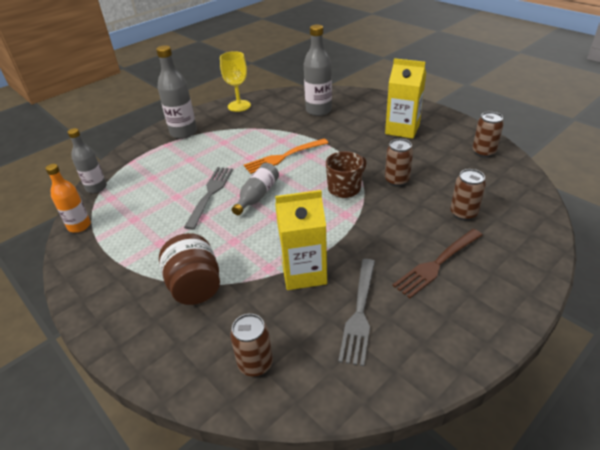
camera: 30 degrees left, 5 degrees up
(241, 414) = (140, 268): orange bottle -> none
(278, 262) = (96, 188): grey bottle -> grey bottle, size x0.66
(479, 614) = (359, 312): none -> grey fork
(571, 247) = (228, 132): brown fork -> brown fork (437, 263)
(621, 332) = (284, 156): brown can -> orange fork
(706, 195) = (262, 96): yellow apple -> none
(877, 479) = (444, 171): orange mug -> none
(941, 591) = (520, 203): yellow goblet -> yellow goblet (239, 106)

-*-*-

• About this exercise:
Reproduce the listing verbatim, and keep the pictures out of the copy.

• Written solution:
camera: 30 degrees left, 5 degrees up
(241, 414) = (140, 268): orange bottle -> none
(278, 262) = (96, 188): grey bottle -> grey bottle, size x0.66
(479, 614) = (359, 312): none -> grey fork
(571, 247) = (228, 132): brown fork -> brown fork (437, 263)
(621, 332) = (284, 156): brown can -> orange fork
(706, 195) = (262, 96): yellow apple -> none
(877, 479) = (444, 171): orange mug -> none
(941, 591) = (520, 203): yellow goblet -> yellow goblet (239, 106)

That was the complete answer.